◆ **Task statement**
Exactly reproduce the lines from the top of the entries below through the line containing "C5: 100nF (SIG2, VOL) -> none", with both ends included.

◆ **Data for processing**
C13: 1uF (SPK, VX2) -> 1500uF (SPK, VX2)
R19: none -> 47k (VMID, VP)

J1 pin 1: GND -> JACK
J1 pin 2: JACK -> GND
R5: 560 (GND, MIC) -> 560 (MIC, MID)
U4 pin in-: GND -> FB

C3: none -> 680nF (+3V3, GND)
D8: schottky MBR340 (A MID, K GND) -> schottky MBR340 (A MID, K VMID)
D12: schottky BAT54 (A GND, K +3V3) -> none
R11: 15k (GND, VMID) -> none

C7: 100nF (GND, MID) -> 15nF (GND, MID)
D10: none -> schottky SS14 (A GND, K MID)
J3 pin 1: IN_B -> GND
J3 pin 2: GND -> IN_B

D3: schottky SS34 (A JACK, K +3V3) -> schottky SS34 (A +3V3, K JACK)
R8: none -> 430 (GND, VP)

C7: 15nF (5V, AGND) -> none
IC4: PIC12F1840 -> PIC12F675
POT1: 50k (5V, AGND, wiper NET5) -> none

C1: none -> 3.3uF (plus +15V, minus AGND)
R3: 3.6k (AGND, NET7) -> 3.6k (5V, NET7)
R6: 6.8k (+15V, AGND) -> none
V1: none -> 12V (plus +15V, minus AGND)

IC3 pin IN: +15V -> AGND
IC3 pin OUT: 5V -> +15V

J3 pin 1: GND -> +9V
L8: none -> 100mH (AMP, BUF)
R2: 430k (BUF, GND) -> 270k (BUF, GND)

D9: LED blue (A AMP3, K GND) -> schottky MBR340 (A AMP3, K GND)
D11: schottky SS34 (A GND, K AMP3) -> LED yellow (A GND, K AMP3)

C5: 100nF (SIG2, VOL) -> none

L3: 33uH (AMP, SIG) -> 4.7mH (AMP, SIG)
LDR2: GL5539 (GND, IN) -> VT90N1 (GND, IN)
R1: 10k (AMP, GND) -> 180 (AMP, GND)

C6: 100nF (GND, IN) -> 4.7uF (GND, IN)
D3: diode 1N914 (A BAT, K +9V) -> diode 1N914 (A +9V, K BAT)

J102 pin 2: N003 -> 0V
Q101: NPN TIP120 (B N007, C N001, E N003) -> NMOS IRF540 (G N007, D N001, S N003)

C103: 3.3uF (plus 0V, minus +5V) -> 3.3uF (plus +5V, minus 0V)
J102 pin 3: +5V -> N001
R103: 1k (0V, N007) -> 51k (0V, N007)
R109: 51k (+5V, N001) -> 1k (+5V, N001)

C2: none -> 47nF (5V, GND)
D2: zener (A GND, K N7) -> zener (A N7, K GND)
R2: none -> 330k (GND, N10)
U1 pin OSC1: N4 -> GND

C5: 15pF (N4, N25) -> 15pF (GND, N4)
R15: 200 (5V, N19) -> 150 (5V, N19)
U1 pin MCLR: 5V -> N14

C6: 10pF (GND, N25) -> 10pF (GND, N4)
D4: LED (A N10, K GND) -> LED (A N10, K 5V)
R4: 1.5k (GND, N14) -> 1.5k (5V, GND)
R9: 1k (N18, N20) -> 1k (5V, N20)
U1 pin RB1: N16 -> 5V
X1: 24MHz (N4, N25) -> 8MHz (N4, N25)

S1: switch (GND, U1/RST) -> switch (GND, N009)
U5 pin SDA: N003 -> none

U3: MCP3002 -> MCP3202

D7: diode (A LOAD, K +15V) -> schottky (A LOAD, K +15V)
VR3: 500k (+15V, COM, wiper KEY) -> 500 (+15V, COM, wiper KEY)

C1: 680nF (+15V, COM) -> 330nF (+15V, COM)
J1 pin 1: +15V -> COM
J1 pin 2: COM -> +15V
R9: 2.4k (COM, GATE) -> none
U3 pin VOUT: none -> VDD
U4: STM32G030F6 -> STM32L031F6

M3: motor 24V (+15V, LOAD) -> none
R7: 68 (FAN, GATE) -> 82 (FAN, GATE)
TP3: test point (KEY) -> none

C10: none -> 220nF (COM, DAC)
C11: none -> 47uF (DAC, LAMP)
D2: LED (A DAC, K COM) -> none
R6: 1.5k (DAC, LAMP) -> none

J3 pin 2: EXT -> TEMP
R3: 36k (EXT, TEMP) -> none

◆ **Final answer**
C13: 1uF (SPK, VX2) -> 1500uF (SPK, VX2)
R19: none -> 47k (VMID, VP)

J1 pin 1: GND -> JACK
J1 pin 2: JACK -> GND
R5: 560 (GND, MIC) -> 560 (MIC, MID)
U4 pin in-: GND -> FB

C3: none -> 680nF (+3V3, GND)
D8: schottky MBR340 (A MID, K GND) -> schottky MBR340 (A MID, K VMID)
D12: schottky BAT54 (A GND, K +3V3) -> none
R11: 15k (GND, VMID) -> none

C7: 100nF (GND, MID) -> 15nF (GND, MID)
D10: none -> schottky SS14 (A GND, K MID)
J3 pin 1: IN_B -> GND
J3 pin 2: GND -> IN_B

D3: schottky SS34 (A JACK, K +3V3) -> schottky SS34 (A +3V3, K JACK)
R8: none -> 430 (GND, VP)

C7: 15nF (5V, AGND) -> none
IC4: PIC12F1840 -> PIC12F675
POT1: 50k (5V, AGND, wiper NET5) -> none

C1: none -> 3.3uF (plus +15V, minus AGND)
R3: 3.6k (AGND, NET7) -> 3.6k (5V, NET7)
R6: 6.8k (+15V, AGND) -> none
V1: none -> 12V (plus +15V, minus AGND)

IC3 pin IN: +15V -> AGND
IC3 pin OUT: 5V -> +15V

J3 pin 1: GND -> +9V
L8: none -> 100mH (AMP, BUF)
R2: 430k (BUF, GND) -> 270k (BUF, GND)

D9: LED blue (A AMP3, K GND) -> schottky MBR340 (A AMP3, K GND)
D11: schottky SS34 (A GND, K AMP3) -> LED yellow (A GND, K AMP3)

C5: 100nF (SIG2, VOL) -> none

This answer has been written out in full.